◆ **To do**:
Please reproduce the entries below exactly from the line holding "cyan rectangle: moved 25 px left, 8 px down" through the last line, both included, and omit any pictures.

◆ **Source data**:
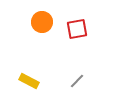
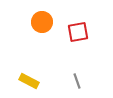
red square: moved 1 px right, 3 px down
gray line: rotated 63 degrees counterclockwise
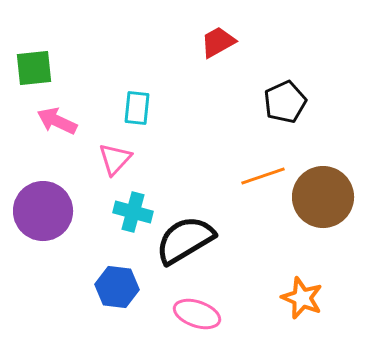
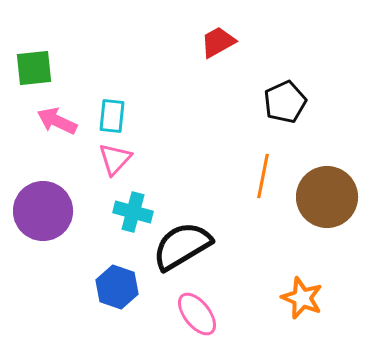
cyan rectangle: moved 25 px left, 8 px down
orange line: rotated 60 degrees counterclockwise
brown circle: moved 4 px right
black semicircle: moved 3 px left, 6 px down
blue hexagon: rotated 12 degrees clockwise
pink ellipse: rotated 33 degrees clockwise
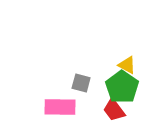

◆ **Answer box**:
cyan rectangle: moved 25 px left, 8 px down
orange line: rotated 60 degrees counterclockwise
brown circle: moved 4 px right
black semicircle: moved 3 px left, 6 px down
blue hexagon: rotated 12 degrees clockwise
pink ellipse: rotated 33 degrees clockwise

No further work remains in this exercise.